= Exercise =
Copy each line of the material in which the word "green" appears.

= Provided records =

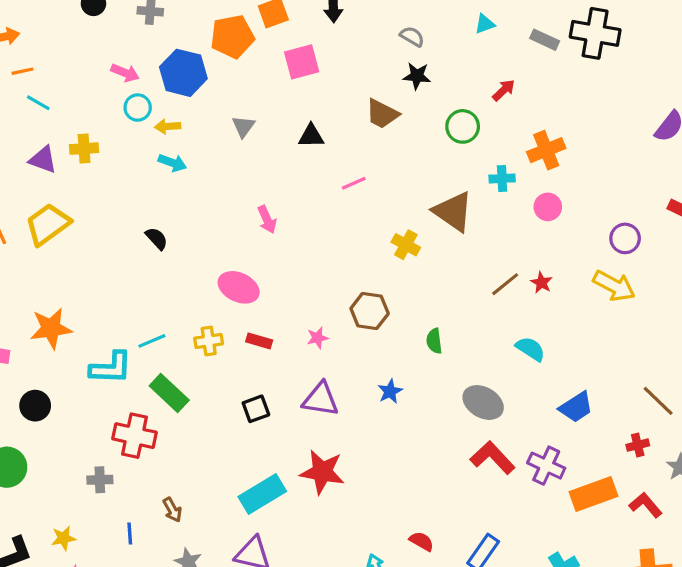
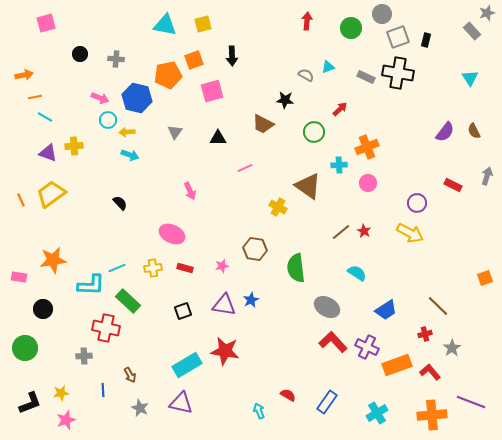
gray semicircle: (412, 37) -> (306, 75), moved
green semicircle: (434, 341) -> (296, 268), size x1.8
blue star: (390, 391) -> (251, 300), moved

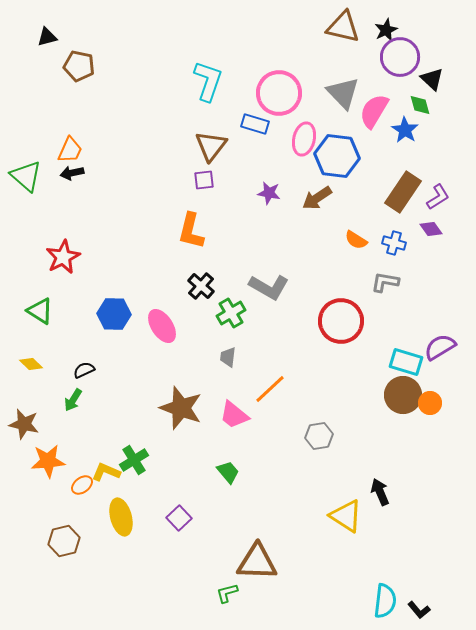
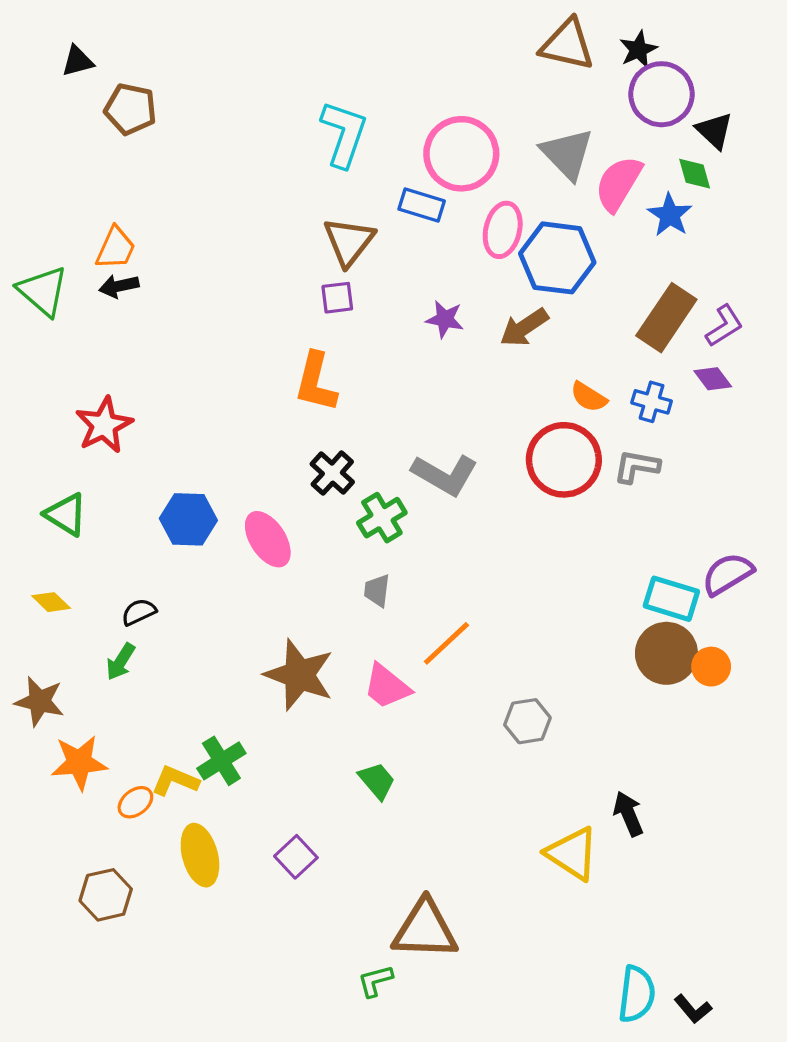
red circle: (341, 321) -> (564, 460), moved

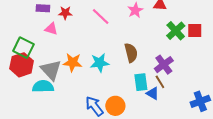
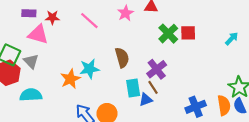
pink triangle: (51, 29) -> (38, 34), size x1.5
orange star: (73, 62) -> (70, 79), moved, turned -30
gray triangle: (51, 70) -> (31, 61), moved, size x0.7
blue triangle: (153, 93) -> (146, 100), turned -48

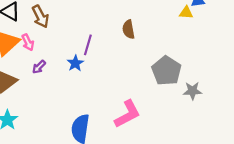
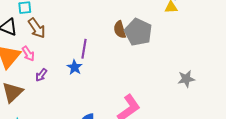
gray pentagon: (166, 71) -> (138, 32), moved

* * *

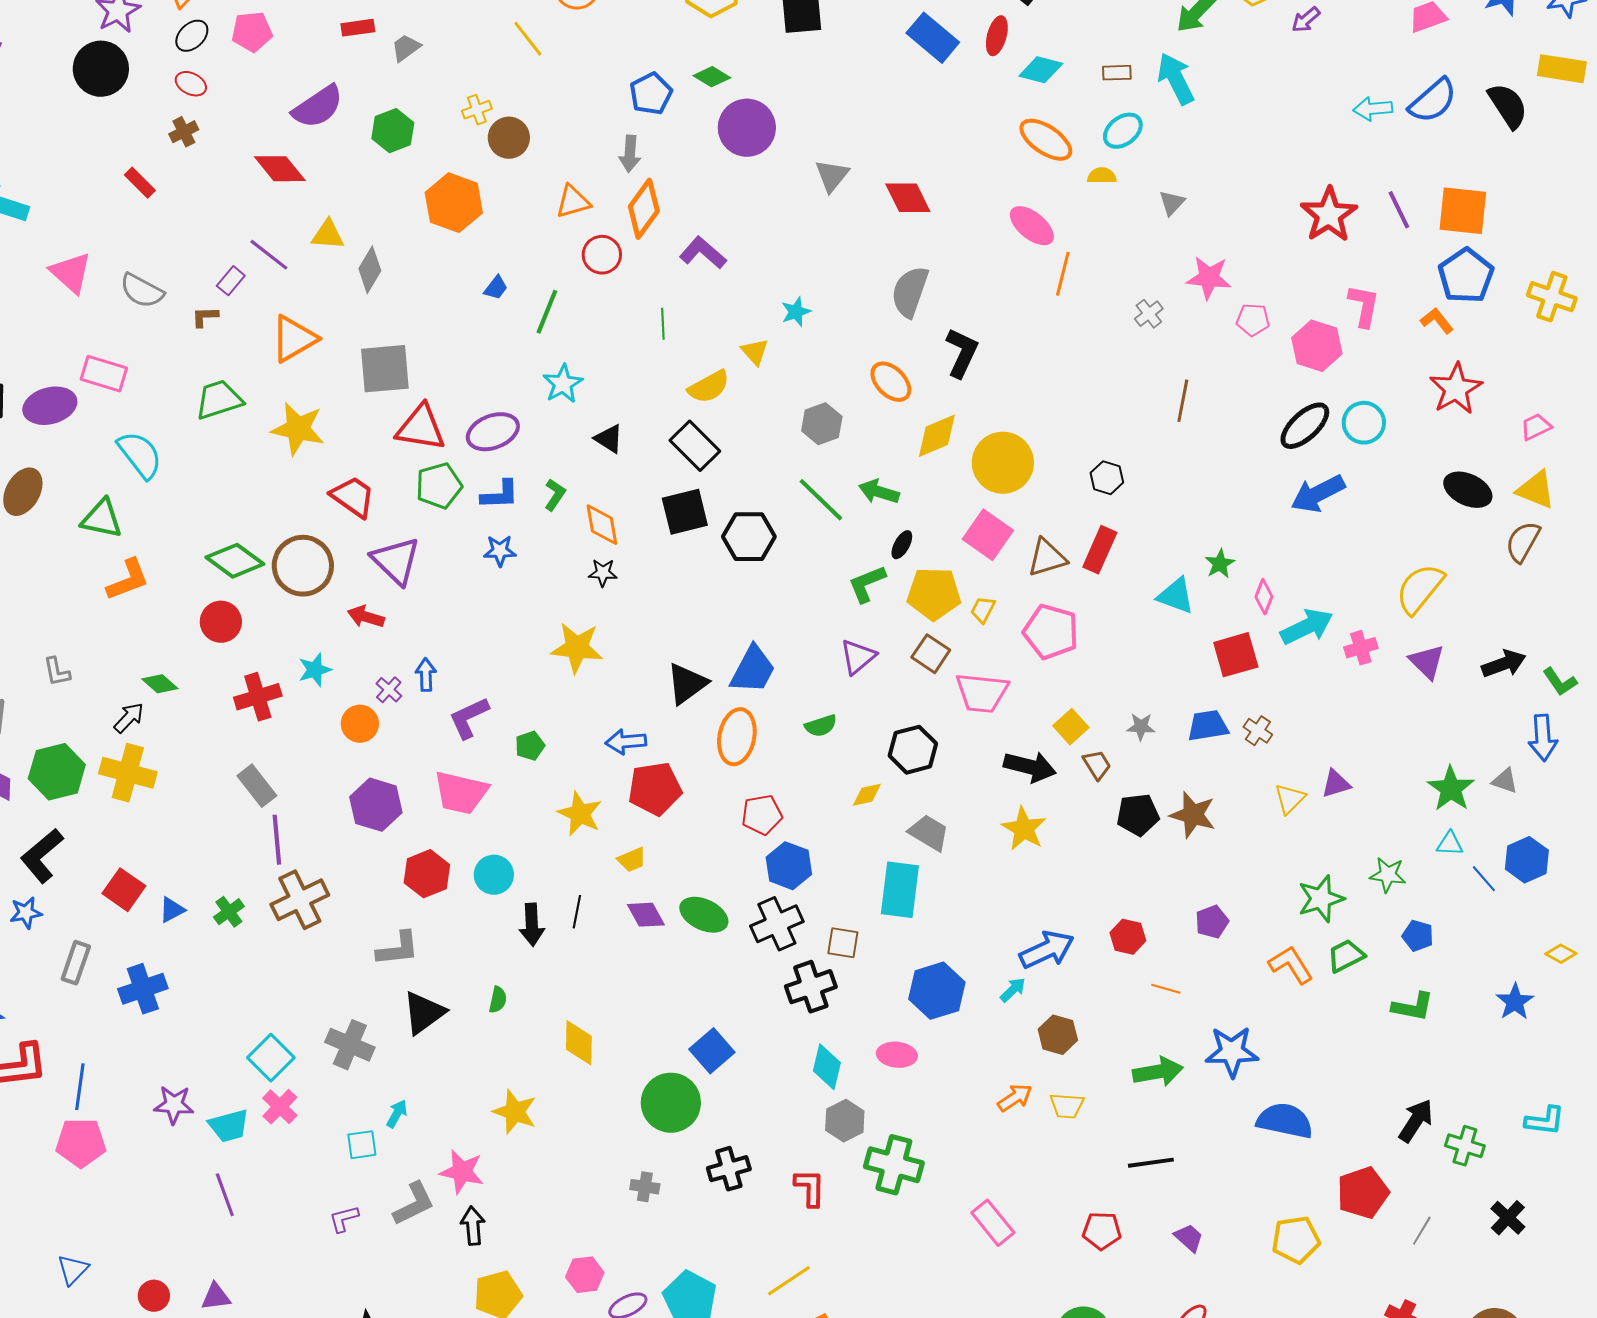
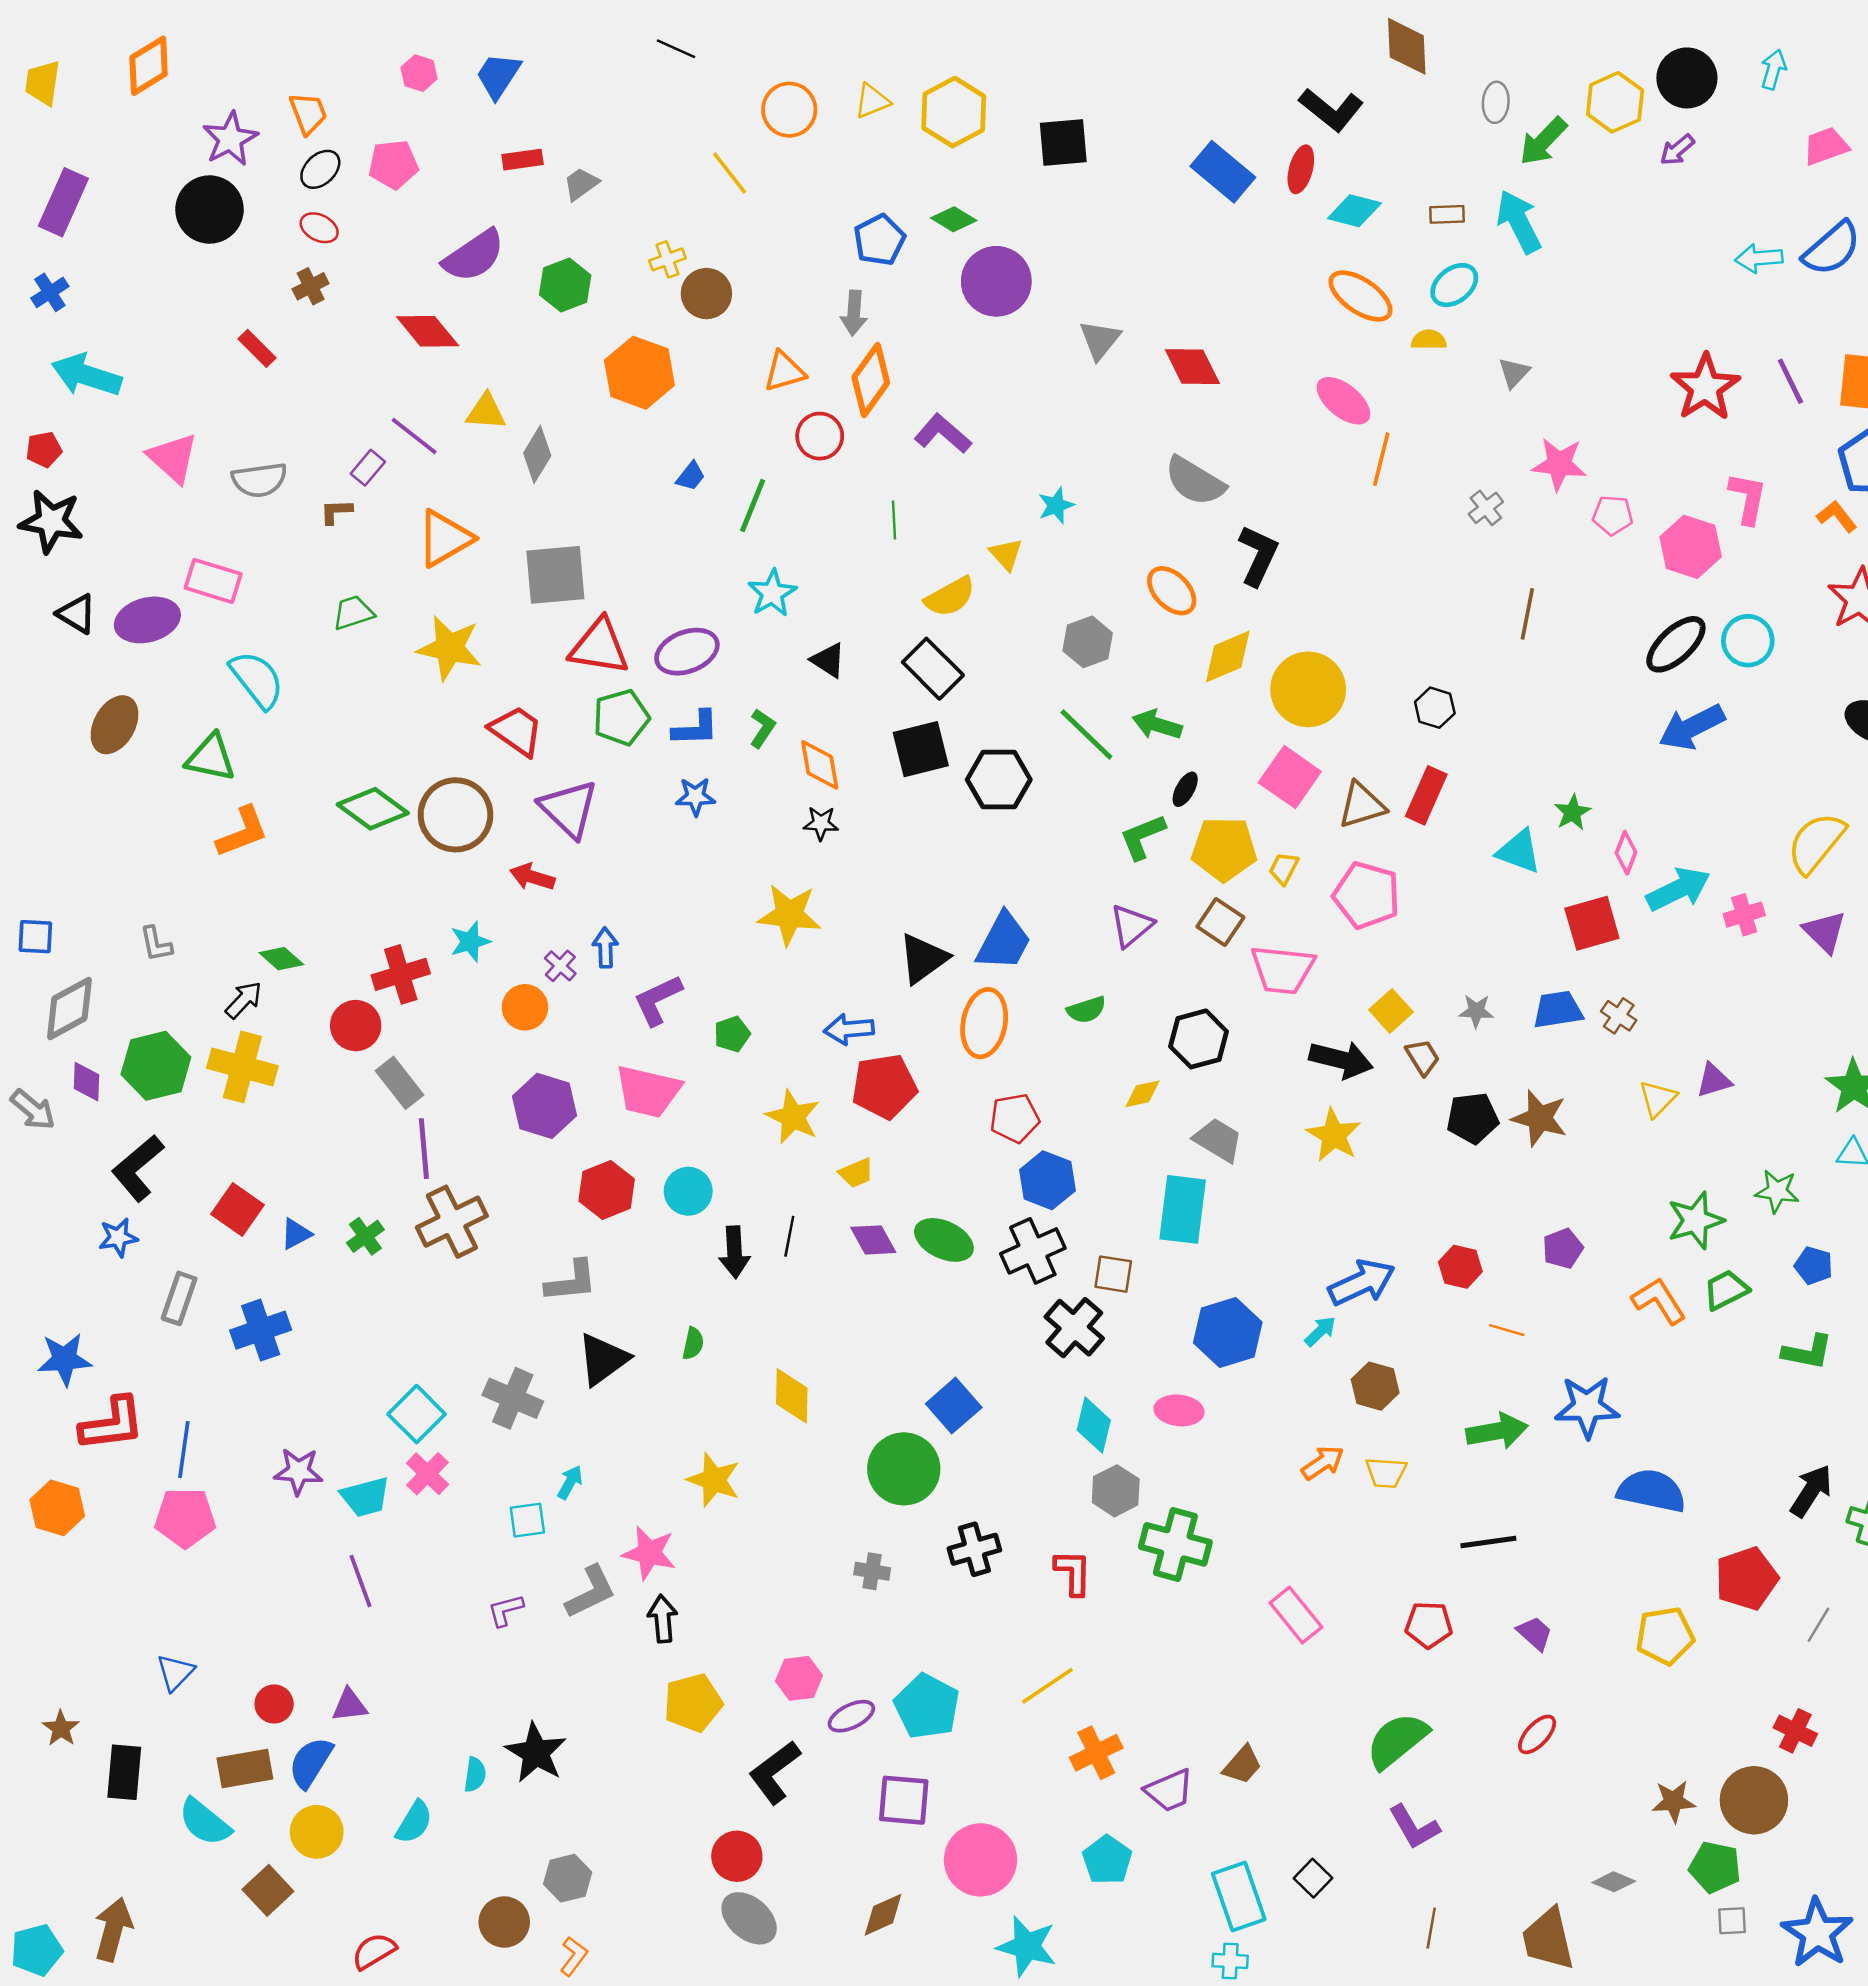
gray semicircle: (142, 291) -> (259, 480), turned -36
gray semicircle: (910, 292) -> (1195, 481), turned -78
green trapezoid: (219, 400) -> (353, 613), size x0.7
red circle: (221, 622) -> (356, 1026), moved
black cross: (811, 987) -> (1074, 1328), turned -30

= Answer area =
green semicircle: (434, 341) -> (296, 268), size x1.8
green trapezoid: (219, 400) -> (353, 613), size x0.7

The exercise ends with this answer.